--- About this exercise ---
Below are the entries to work from; restate word for word the portion that opens with the line containing "GAS: MQ-135 -> MQ-7" and closes with the line containing "IR1: TSOP4838 -> KY-022", keeping both.

————

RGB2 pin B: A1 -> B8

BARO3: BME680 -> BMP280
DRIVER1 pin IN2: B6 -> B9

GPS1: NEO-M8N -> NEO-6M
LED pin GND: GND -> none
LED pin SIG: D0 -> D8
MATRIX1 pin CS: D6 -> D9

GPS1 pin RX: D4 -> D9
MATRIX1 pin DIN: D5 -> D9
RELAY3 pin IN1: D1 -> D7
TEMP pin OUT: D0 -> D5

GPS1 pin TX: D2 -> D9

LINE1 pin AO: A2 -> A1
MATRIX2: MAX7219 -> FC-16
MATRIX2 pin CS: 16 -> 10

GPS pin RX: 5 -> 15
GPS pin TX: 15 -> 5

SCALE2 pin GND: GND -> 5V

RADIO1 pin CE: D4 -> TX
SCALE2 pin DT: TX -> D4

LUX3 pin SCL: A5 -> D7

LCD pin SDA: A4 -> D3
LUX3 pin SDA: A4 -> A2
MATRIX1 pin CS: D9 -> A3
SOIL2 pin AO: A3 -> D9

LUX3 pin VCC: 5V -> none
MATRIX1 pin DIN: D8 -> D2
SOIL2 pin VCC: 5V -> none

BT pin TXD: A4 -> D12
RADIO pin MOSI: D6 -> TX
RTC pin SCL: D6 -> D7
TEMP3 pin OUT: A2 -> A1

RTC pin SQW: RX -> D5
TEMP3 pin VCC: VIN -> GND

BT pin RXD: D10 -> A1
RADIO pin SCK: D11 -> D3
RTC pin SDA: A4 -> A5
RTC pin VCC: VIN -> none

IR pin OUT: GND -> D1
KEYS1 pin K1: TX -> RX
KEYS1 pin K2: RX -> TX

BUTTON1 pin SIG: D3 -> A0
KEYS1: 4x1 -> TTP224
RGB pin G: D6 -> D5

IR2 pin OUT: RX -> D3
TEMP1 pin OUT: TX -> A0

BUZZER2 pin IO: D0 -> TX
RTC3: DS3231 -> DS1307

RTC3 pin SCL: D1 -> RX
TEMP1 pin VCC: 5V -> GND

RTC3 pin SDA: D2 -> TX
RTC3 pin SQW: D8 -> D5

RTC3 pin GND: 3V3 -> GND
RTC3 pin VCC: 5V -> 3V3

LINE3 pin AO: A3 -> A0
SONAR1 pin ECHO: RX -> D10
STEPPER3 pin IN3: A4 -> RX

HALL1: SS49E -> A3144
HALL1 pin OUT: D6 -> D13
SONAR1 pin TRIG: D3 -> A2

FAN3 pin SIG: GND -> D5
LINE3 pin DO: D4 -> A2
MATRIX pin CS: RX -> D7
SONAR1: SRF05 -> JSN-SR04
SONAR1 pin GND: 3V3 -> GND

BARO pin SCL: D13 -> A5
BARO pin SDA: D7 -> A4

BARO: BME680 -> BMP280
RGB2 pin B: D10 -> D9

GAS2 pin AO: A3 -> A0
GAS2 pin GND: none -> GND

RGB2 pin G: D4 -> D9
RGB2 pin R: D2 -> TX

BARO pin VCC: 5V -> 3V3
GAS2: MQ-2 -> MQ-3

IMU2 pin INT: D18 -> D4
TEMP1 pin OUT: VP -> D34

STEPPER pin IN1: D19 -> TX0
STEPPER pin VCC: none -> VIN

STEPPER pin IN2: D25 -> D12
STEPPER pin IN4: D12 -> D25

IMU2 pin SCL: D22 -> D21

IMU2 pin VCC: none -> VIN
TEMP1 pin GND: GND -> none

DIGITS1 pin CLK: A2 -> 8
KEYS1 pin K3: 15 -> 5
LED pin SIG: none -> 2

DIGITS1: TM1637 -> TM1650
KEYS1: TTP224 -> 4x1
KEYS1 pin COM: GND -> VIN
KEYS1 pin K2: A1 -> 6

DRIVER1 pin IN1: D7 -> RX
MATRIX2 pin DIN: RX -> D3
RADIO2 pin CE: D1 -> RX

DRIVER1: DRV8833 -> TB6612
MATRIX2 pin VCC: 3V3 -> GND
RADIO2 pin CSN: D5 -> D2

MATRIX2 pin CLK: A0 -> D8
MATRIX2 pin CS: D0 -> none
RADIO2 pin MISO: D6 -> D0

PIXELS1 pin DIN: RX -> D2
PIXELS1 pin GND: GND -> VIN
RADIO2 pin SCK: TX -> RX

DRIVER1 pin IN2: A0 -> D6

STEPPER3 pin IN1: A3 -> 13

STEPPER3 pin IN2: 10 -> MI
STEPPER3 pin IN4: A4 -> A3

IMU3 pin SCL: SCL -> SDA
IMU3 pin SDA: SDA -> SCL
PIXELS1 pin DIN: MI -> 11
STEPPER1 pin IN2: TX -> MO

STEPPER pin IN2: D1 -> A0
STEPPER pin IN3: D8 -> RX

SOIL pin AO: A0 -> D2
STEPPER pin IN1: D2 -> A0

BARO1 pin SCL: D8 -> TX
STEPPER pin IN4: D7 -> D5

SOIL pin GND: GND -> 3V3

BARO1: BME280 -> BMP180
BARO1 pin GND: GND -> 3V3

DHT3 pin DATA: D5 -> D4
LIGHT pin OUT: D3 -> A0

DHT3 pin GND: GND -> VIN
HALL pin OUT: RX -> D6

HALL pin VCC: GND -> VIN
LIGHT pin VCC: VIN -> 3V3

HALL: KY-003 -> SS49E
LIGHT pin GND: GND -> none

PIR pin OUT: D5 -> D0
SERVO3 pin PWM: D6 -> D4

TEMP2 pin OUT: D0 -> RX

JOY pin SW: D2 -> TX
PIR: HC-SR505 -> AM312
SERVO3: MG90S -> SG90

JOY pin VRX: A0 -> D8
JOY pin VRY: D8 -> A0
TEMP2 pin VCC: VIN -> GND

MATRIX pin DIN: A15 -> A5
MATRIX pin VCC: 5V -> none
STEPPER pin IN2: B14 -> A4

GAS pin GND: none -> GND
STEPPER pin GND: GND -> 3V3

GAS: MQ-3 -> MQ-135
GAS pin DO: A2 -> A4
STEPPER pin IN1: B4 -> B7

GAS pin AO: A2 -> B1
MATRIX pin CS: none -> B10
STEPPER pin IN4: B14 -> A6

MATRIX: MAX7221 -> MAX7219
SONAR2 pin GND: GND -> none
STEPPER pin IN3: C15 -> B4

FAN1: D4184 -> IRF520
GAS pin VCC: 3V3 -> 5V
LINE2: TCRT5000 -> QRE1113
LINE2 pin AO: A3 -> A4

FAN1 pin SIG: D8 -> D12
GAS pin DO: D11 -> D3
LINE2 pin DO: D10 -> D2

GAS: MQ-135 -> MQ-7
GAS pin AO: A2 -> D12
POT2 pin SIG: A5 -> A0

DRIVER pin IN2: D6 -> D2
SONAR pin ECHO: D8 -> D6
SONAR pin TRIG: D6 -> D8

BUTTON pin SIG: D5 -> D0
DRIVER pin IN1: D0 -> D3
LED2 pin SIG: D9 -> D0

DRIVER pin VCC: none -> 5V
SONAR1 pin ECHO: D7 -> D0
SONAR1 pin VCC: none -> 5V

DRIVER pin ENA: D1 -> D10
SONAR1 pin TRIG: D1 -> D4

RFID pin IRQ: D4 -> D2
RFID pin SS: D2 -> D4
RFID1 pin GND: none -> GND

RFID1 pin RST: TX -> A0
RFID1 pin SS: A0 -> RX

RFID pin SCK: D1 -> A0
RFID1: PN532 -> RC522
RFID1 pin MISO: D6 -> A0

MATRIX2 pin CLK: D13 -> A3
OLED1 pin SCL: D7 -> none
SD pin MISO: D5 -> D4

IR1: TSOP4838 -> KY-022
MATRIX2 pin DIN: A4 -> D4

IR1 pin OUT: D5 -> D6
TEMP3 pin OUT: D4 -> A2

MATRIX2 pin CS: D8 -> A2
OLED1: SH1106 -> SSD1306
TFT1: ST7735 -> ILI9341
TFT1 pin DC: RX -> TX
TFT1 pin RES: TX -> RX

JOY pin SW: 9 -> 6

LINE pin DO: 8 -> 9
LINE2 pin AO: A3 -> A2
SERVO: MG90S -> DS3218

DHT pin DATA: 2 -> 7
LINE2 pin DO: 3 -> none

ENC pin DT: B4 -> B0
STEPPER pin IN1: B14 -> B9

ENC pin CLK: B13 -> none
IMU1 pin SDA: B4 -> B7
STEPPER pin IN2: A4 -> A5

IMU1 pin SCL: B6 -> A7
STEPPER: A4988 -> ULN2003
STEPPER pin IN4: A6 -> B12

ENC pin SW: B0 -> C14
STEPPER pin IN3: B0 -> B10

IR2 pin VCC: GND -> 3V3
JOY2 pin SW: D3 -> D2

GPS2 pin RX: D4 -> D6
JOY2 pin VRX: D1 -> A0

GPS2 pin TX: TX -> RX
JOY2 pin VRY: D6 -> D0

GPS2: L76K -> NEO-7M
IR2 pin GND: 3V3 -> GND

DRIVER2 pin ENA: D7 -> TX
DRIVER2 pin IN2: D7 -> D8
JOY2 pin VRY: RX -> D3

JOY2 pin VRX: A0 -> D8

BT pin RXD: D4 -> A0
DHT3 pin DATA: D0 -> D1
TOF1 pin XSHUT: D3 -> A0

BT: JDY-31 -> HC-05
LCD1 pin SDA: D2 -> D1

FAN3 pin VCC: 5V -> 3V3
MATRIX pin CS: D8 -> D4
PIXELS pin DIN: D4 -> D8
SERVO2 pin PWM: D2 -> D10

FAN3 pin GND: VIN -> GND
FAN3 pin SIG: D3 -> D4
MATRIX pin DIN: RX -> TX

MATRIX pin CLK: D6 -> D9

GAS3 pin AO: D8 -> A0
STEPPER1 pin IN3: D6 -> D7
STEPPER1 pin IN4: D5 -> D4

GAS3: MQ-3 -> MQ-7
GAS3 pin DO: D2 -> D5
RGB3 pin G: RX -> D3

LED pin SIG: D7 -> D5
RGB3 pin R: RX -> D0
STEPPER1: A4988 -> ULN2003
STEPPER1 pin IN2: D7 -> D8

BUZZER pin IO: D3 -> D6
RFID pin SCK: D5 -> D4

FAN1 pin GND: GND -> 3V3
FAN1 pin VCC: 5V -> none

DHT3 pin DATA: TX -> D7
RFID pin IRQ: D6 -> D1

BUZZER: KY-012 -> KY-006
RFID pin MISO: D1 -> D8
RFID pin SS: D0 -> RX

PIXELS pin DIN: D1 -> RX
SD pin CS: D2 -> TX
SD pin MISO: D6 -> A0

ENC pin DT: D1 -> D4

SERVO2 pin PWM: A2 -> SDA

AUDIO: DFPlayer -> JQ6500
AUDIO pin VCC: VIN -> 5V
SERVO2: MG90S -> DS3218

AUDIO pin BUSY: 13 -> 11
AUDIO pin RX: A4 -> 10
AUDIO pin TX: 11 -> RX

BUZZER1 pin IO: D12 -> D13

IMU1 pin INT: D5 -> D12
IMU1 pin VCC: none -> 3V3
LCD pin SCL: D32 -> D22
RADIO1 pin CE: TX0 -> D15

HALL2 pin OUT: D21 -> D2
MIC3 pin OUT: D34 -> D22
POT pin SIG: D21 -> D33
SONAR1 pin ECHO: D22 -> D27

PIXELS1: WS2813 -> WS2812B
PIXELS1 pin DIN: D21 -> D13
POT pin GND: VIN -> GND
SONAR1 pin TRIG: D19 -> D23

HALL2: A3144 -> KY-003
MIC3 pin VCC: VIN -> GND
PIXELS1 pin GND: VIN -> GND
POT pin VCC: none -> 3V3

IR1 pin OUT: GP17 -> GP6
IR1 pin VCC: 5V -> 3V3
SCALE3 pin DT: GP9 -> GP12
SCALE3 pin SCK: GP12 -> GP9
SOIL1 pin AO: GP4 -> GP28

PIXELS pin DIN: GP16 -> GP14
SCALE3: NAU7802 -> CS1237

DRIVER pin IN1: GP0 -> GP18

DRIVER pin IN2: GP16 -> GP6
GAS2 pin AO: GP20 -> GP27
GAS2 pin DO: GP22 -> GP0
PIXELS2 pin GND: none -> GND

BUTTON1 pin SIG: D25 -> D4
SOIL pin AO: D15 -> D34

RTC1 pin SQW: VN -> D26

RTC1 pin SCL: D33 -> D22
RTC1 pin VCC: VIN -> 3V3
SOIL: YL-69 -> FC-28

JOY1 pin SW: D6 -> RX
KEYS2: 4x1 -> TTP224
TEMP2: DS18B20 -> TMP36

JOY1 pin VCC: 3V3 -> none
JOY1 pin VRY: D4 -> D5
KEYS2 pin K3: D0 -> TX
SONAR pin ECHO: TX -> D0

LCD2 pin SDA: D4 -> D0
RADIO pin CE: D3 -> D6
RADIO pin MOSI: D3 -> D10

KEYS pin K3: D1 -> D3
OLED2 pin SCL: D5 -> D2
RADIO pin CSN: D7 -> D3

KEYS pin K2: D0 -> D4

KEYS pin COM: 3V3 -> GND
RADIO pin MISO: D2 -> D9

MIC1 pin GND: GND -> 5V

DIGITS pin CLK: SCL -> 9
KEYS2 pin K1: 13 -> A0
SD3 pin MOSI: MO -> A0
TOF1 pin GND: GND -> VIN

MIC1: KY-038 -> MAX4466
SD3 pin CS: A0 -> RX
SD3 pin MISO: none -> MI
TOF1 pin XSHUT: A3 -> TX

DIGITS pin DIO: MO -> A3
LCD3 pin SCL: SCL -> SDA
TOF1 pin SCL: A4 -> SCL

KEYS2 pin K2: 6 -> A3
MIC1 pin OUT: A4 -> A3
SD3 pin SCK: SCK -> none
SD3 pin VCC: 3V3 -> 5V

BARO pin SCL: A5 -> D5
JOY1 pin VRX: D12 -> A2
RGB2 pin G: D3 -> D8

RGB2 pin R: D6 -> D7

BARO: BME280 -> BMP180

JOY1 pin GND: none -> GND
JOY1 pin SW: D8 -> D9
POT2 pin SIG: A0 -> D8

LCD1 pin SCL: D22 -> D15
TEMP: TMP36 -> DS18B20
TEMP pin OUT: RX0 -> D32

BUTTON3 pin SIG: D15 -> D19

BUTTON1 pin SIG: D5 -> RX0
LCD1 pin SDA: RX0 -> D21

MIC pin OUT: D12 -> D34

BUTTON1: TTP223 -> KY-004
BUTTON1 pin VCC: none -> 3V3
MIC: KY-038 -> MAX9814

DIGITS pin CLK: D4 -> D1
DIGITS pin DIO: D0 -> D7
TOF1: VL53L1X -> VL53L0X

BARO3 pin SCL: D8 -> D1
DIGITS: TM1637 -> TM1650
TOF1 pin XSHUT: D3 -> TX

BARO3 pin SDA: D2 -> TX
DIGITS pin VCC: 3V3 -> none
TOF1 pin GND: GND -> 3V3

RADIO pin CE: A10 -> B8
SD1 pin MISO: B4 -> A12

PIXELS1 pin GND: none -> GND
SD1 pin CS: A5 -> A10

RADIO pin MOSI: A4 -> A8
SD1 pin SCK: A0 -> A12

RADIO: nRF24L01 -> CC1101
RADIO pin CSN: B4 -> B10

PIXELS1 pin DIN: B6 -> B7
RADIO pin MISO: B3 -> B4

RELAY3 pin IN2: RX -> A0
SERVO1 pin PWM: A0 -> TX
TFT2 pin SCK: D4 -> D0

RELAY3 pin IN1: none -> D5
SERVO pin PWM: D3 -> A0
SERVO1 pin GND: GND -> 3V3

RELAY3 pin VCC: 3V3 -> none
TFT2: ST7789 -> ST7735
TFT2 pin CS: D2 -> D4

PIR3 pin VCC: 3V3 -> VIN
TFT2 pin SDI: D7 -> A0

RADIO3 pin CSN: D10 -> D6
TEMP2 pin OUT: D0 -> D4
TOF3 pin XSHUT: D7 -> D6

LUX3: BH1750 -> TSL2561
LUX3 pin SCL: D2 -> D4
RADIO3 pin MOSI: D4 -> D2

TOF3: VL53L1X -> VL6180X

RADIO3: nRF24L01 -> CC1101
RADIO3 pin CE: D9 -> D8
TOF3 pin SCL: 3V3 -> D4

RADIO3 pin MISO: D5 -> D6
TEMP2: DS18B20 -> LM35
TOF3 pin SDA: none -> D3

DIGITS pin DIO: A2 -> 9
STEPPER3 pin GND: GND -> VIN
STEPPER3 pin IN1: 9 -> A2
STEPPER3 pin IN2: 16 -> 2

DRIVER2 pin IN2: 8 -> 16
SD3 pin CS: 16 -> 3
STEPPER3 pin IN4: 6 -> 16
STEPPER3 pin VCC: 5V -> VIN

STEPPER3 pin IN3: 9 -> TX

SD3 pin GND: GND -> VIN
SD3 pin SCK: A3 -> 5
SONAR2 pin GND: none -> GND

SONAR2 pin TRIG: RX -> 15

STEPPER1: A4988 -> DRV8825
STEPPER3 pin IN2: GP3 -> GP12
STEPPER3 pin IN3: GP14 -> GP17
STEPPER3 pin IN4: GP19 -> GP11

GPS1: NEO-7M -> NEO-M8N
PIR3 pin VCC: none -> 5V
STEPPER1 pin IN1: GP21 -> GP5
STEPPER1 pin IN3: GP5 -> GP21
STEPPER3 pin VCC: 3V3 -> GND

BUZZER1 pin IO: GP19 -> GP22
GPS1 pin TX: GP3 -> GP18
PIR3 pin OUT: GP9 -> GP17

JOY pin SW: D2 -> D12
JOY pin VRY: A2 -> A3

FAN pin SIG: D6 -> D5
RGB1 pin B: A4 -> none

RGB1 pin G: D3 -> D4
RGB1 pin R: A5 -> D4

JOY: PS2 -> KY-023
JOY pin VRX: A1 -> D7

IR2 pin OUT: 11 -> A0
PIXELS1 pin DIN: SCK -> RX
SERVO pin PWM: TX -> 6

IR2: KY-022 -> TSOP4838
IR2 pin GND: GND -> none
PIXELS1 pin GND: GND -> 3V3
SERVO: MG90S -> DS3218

————

--- Result ---
GAS: MQ-135 -> MQ-7
GAS pin AO: A2 -> D12
POT2 pin SIG: A5 -> A0

DRIVER pin IN2: D6 -> D2
SONAR pin ECHO: D8 -> D6
SONAR pin TRIG: D6 -> D8

BUTTON pin SIG: D5 -> D0
DRIVER pin IN1: D0 -> D3
LED2 pin SIG: D9 -> D0

DRIVER pin VCC: none -> 5V
SONAR1 pin ECHO: D7 -> D0
SONAR1 pin VCC: none -> 5V

DRIVER pin ENA: D1 -> D10
SONAR1 pin TRIG: D1 -> D4

RFID pin IRQ: D4 -> D2
RFID pin SS: D2 -> D4
RFID1 pin GND: none -> GND

RFID1 pin RST: TX -> A0
RFID1 pin SS: A0 -> RX

RFID pin SCK: D1 -> A0
RFID1: PN532 -> RC522
RFID1 pin MISO: D6 -> A0

MATRIX2 pin CLK: D13 -> A3
OLED1 pin SCL: D7 -> none
SD pin MISO: D5 -> D4

IR1: TSOP4838 -> KY-022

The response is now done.